* **RECORDS SUPPLIED**:
◆ ◆ ◆ ◆ ◆

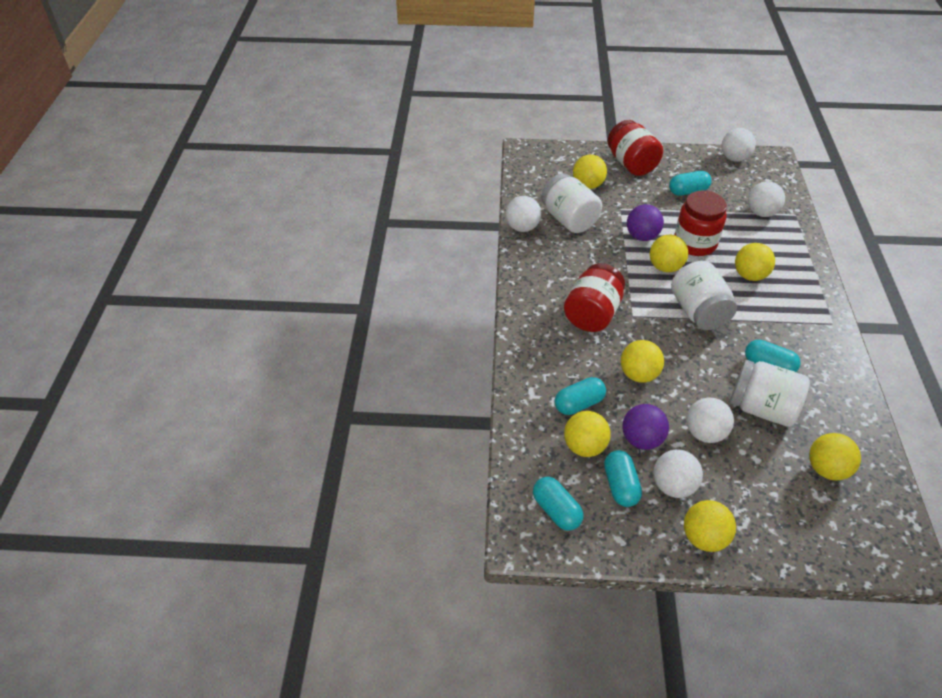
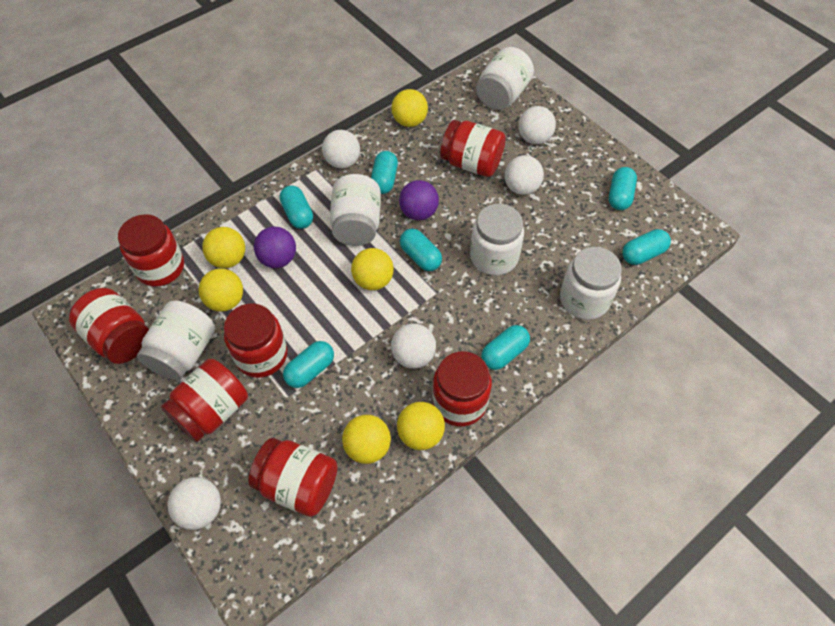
red jar: 3 -> 7
turquoise capsule: 5 -> 7
white jar: 3 -> 5
yellow ball: 7 -> 6

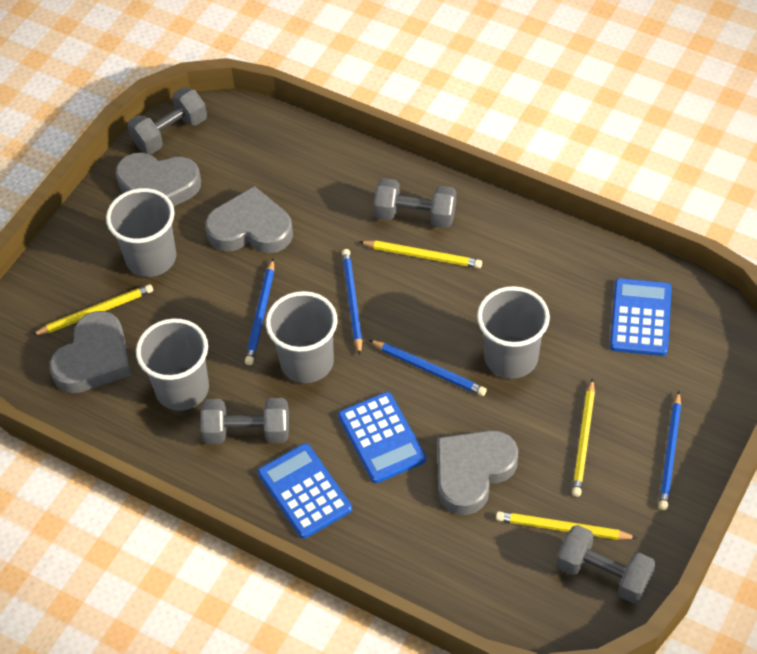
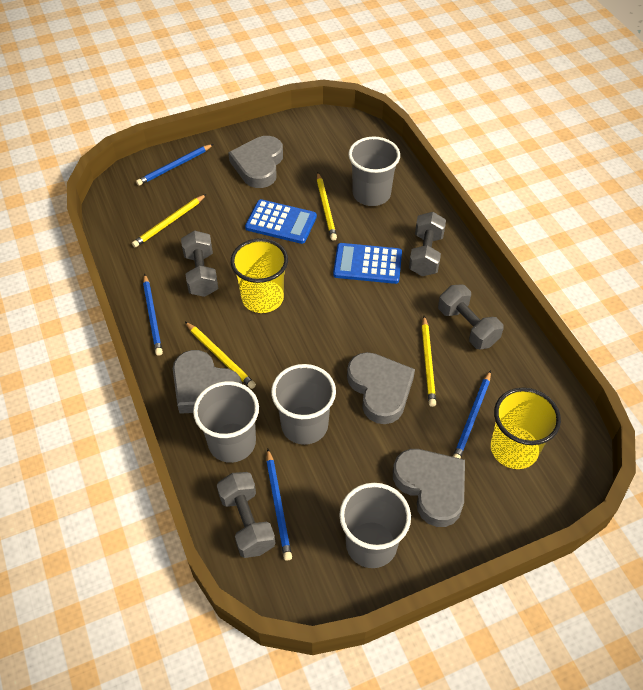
blue calculator: 3 -> 2
yellow cup: 0 -> 2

◆ ◆ ◆ ◆ ◆

* **WORK ITEM**:
Every entry above should be restated word for word, with the images left out.

* **OUTPUT FOR THIS EXERCISE**:
red jar: 3 -> 7
turquoise capsule: 5 -> 7
white jar: 3 -> 5
yellow ball: 7 -> 6

blue calculator: 3 -> 2
yellow cup: 0 -> 2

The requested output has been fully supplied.